● RECORDED DATA
######

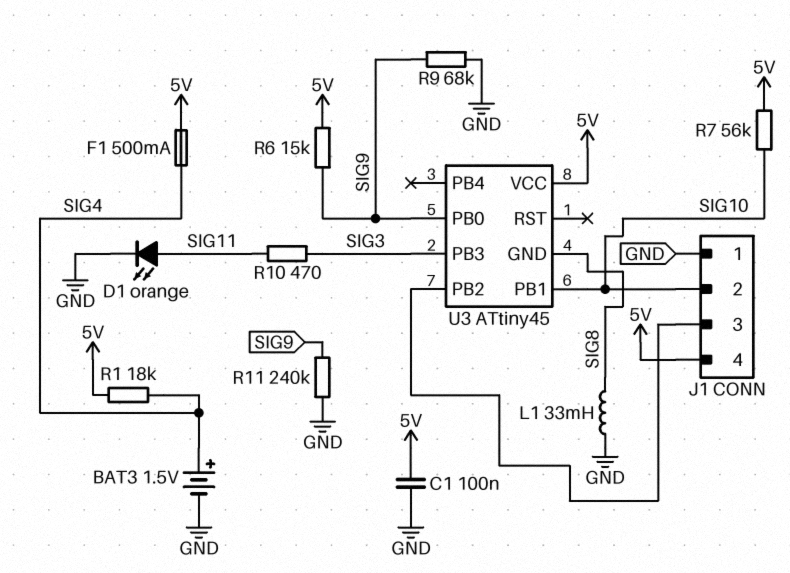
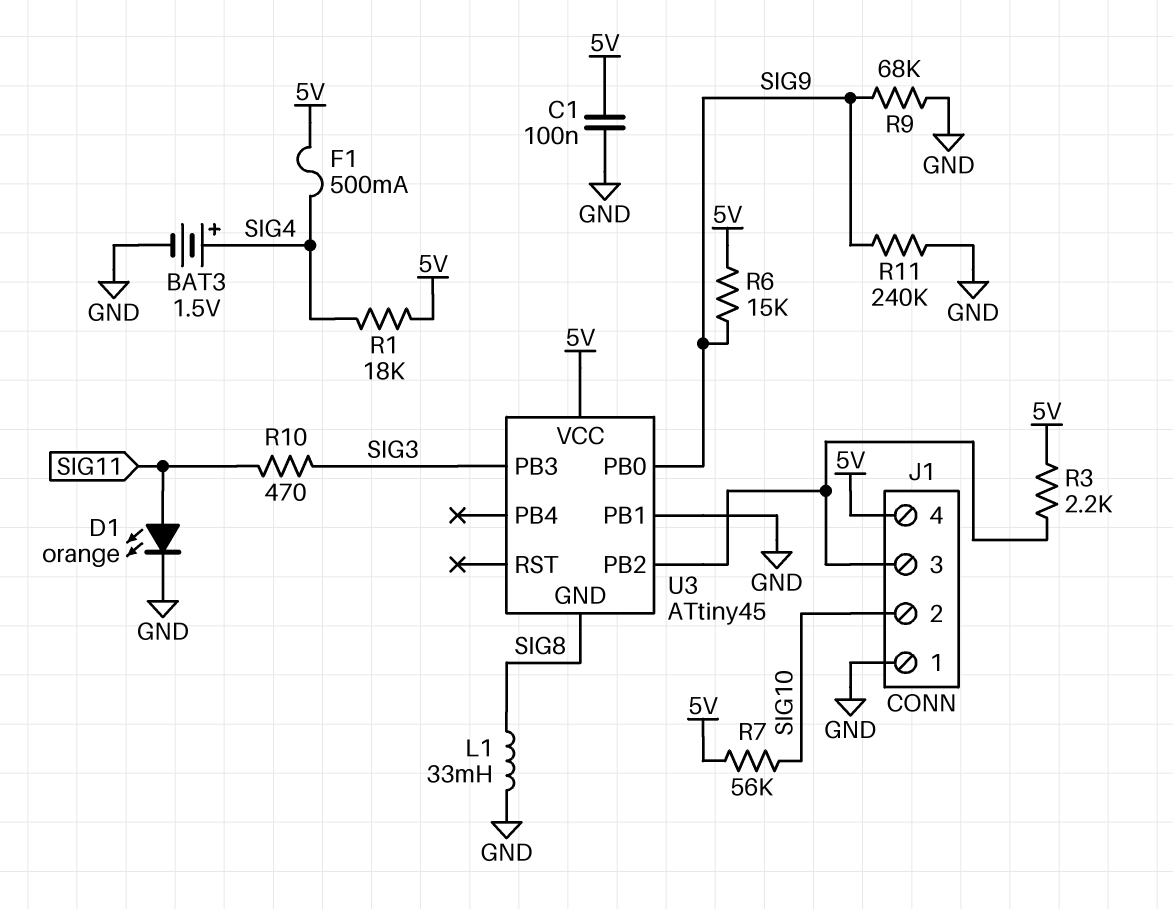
R3: none -> 2.2k (5V, J1/3)
U3 pin PB1: SIG10 -> GND

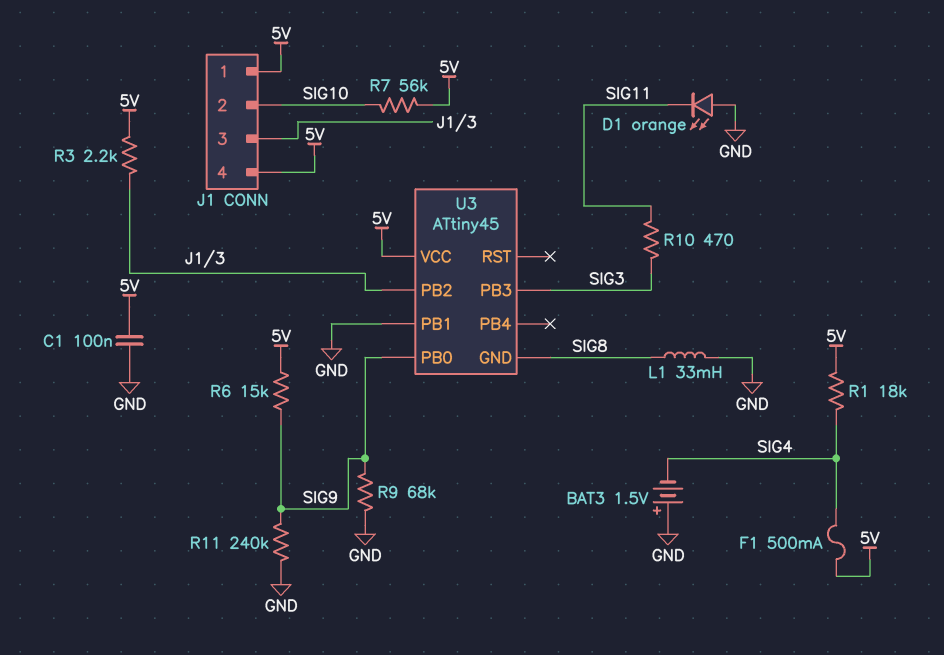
BAT3: 1.5V (plus SIG4, minus GND) -> 1.5V (plus GND, minus SIG4)
D1: LED orange (A SIG11, K GND) -> LED orange (A GND, K SIG11)
J1 pin 1: GND -> 5V

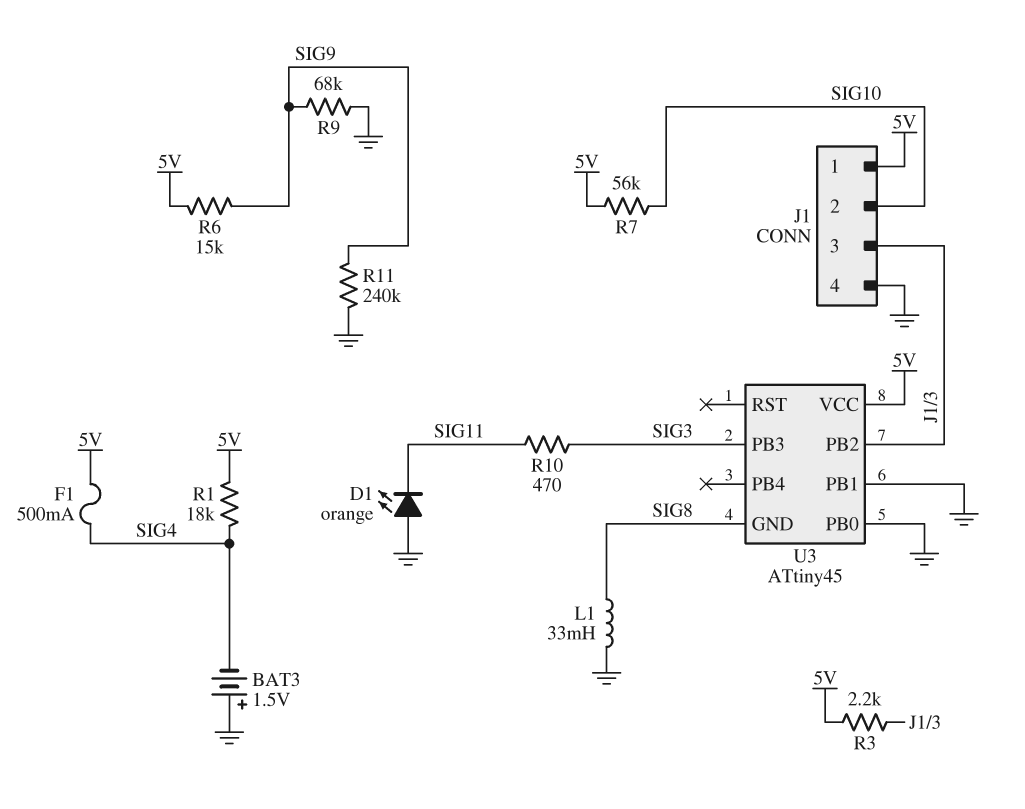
C1: 100nF (5V, GND) -> none
J1 pin 4: 5V -> GND
U3 pin PB0: SIG9 -> GND

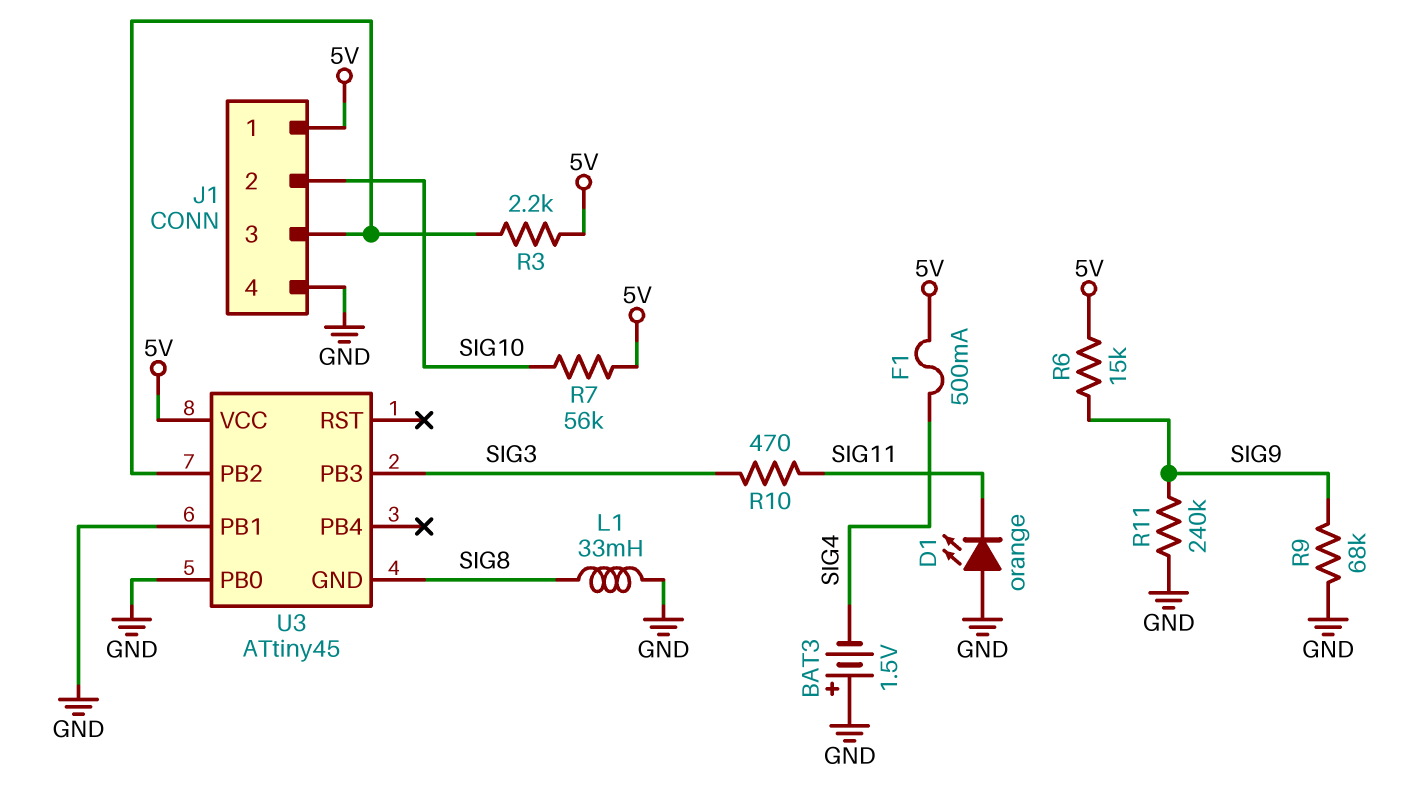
R1: 18k (5V, SIG4) -> none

######

A faithful copy is needed: reproduce all of the data above, leaving the pictures out.

● TASK SOLUTION
R3: none -> 2.2k (5V, J1/3)
U3 pin PB1: SIG10 -> GND

BAT3: 1.5V (plus SIG4, minus GND) -> 1.5V (plus GND, minus SIG4)
D1: LED orange (A SIG11, K GND) -> LED orange (A GND, K SIG11)
J1 pin 1: GND -> 5V

C1: 100nF (5V, GND) -> none
J1 pin 4: 5V -> GND
U3 pin PB0: SIG9 -> GND

R1: 18k (5V, SIG4) -> none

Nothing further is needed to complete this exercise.